__What this task involves__: Give back an exact copy of the entries beneath, minus the pictures.

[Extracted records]
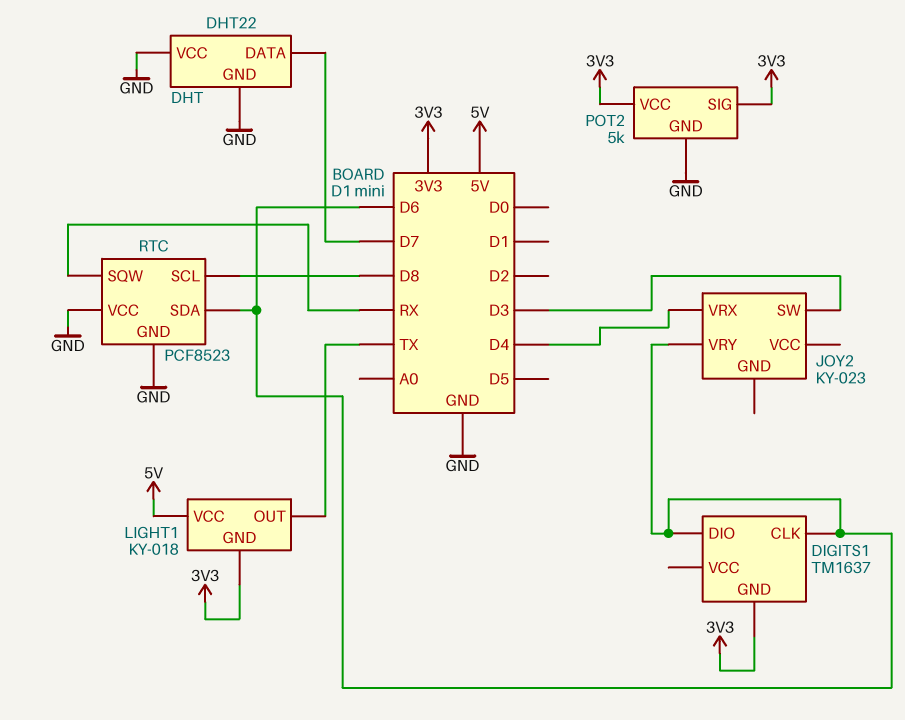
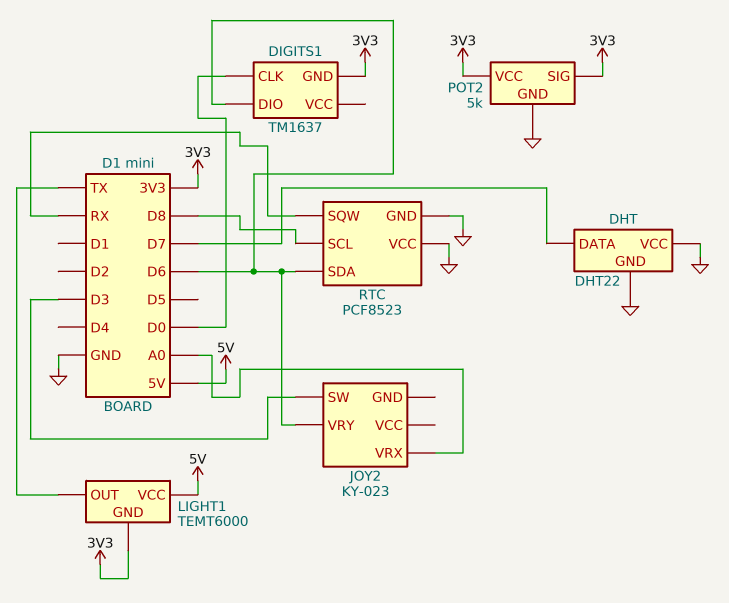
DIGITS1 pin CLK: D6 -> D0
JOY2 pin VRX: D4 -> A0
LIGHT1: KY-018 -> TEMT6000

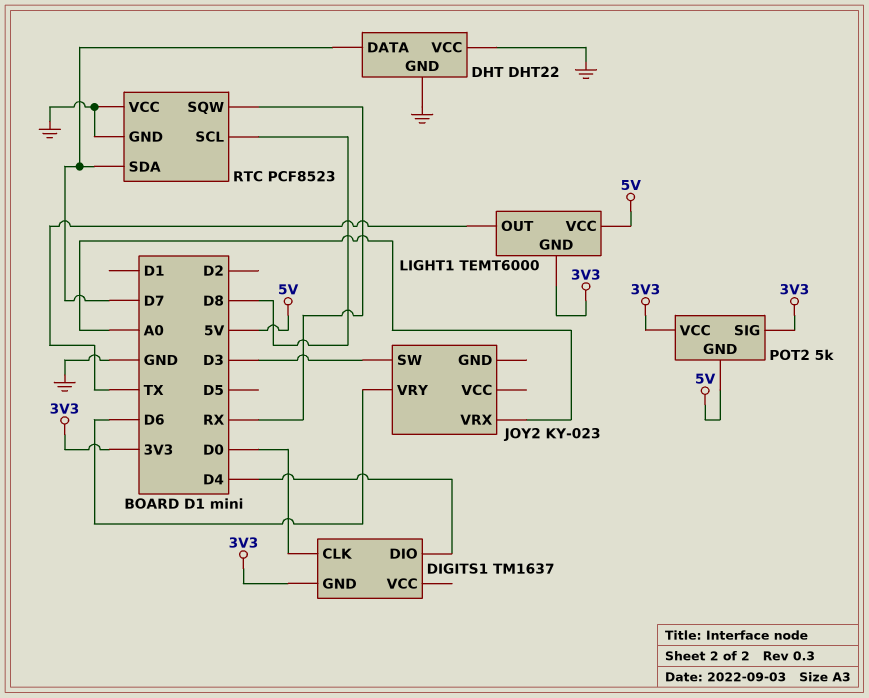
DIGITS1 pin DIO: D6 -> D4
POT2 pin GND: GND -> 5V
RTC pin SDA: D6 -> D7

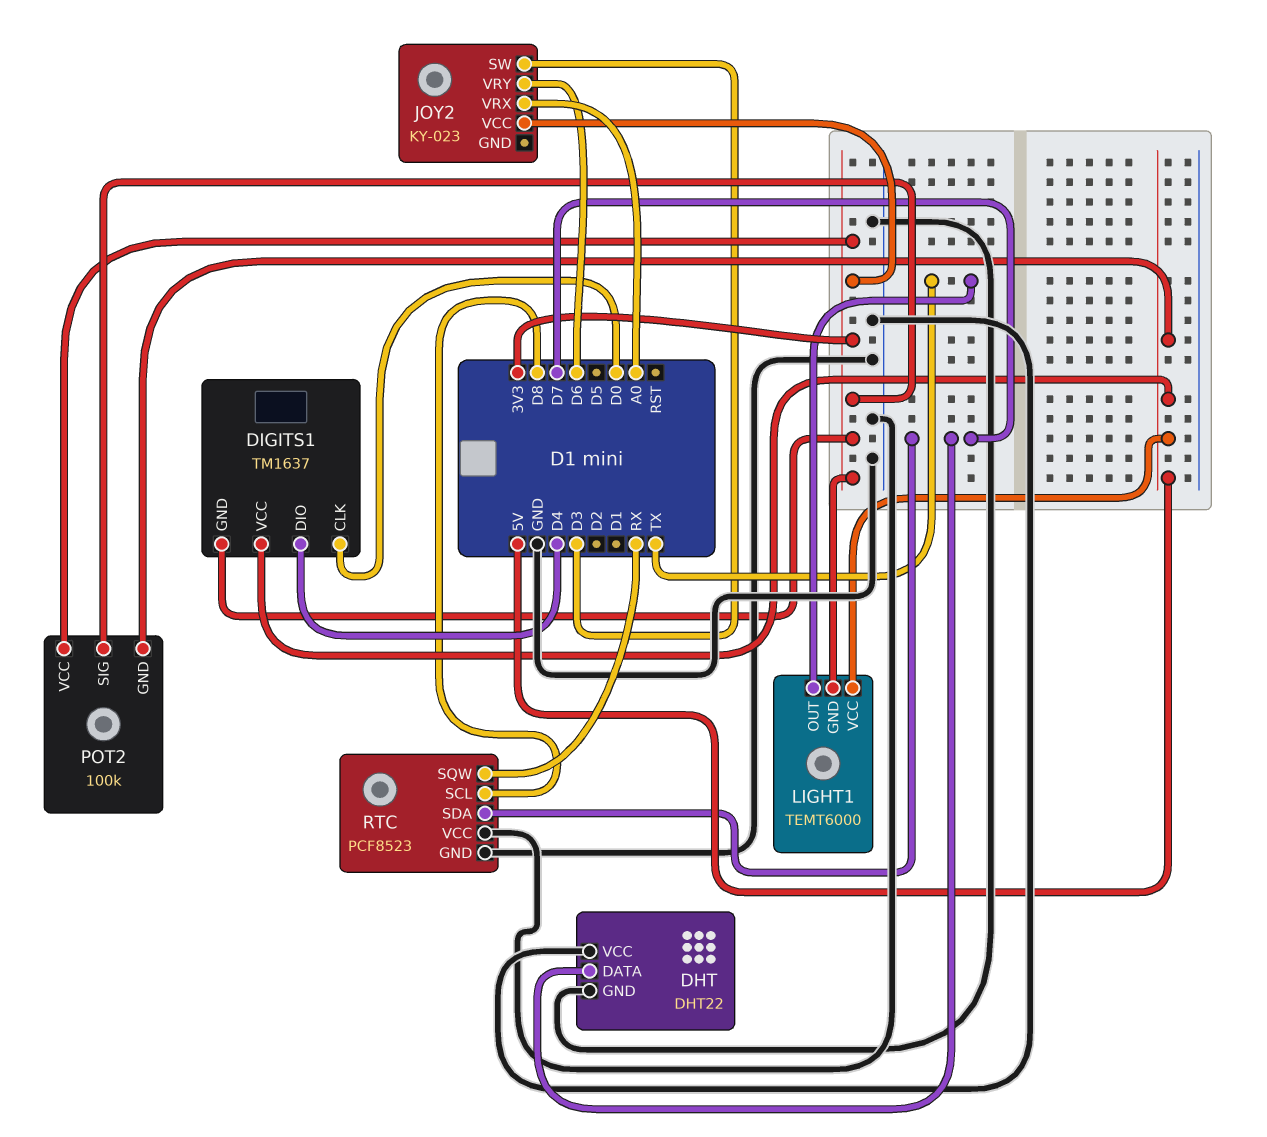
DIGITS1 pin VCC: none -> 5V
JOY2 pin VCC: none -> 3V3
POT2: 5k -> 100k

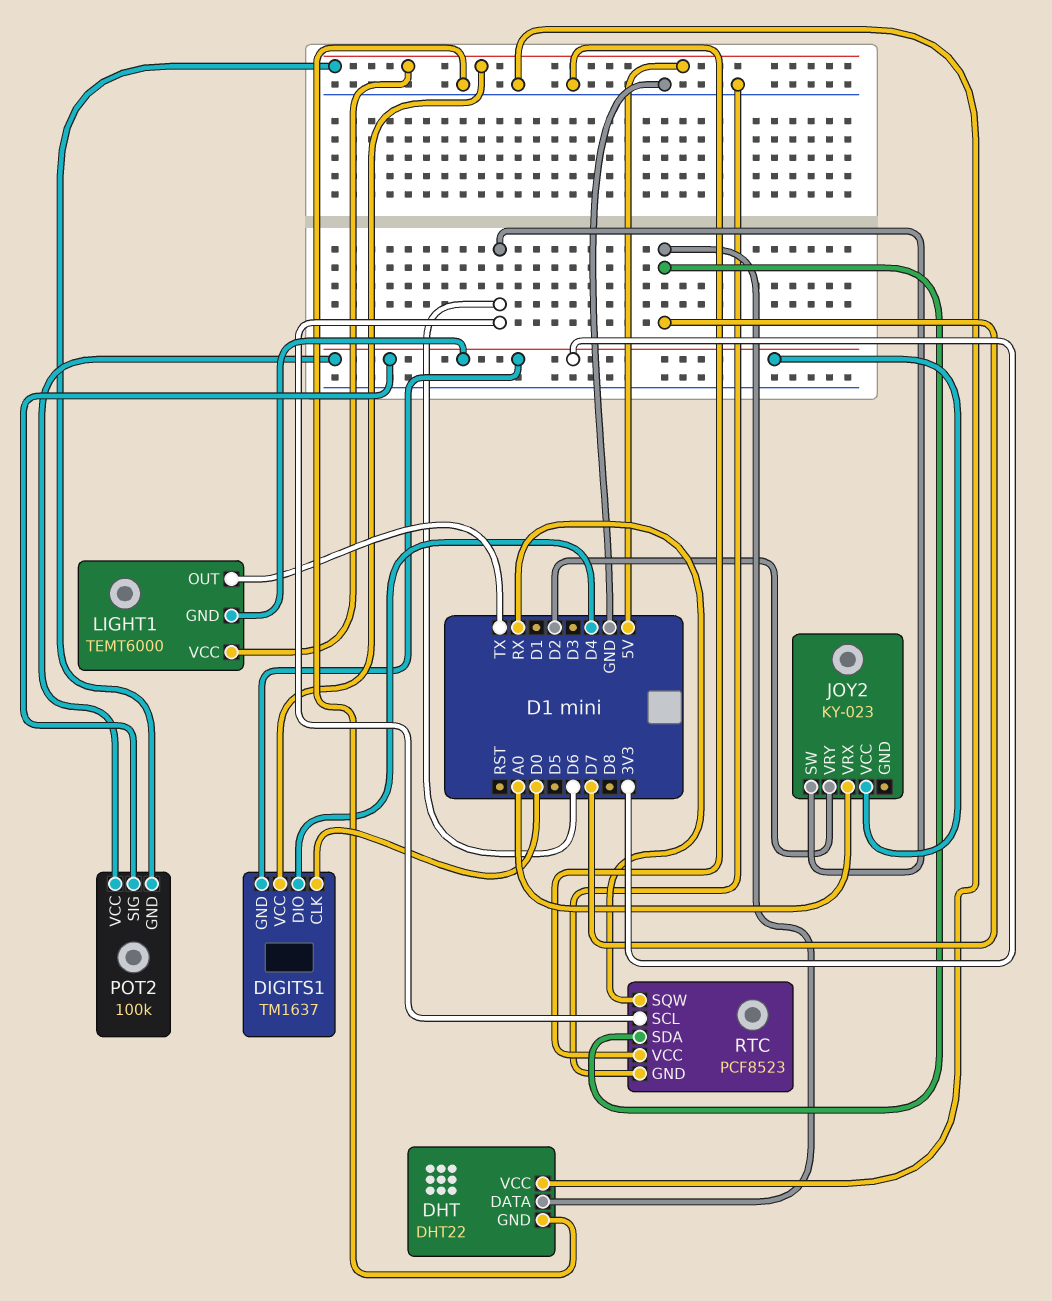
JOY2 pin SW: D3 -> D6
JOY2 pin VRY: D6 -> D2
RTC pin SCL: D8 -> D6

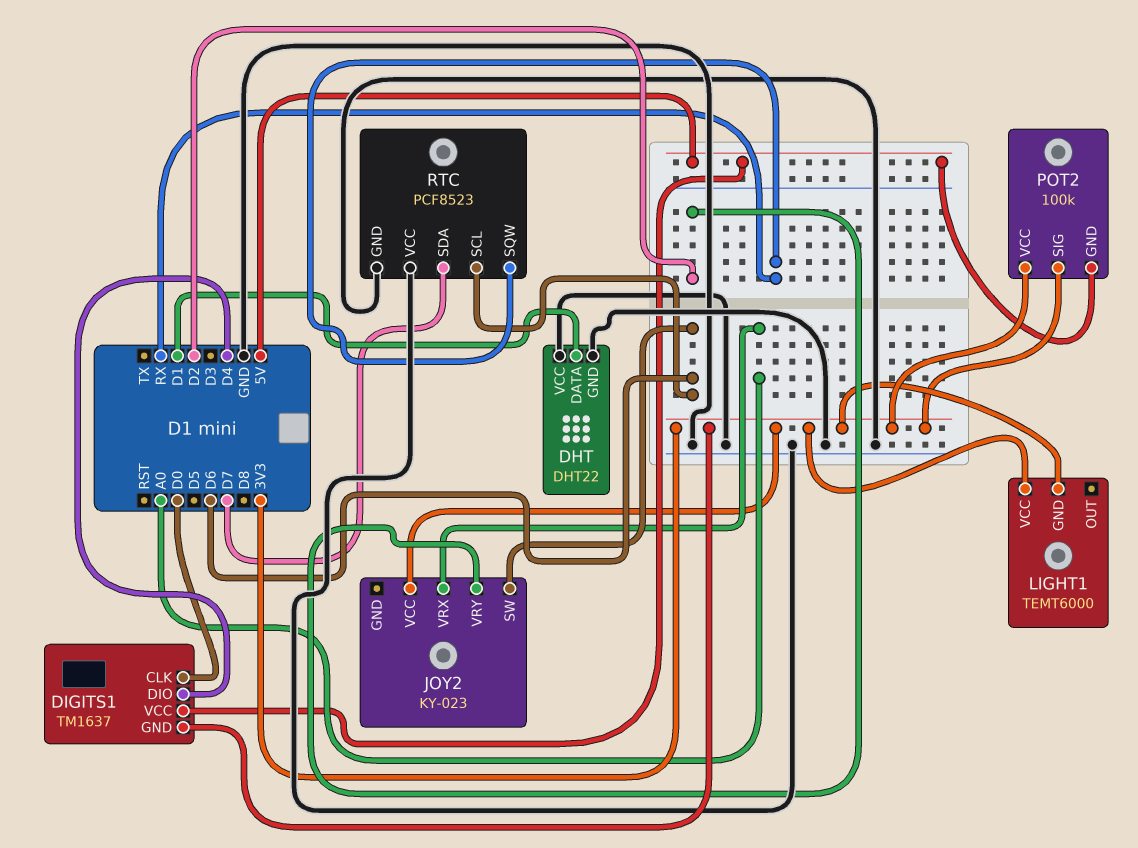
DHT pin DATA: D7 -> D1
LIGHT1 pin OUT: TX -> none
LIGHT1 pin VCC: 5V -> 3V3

__The completed task__:
DIGITS1 pin CLK: D6 -> D0
JOY2 pin VRX: D4 -> A0
LIGHT1: KY-018 -> TEMT6000

DIGITS1 pin DIO: D6 -> D4
POT2 pin GND: GND -> 5V
RTC pin SDA: D6 -> D7

DIGITS1 pin VCC: none -> 5V
JOY2 pin VCC: none -> 3V3
POT2: 5k -> 100k

JOY2 pin SW: D3 -> D6
JOY2 pin VRY: D6 -> D2
RTC pin SCL: D8 -> D6

DHT pin DATA: D7 -> D1
LIGHT1 pin OUT: TX -> none
LIGHT1 pin VCC: 5V -> 3V3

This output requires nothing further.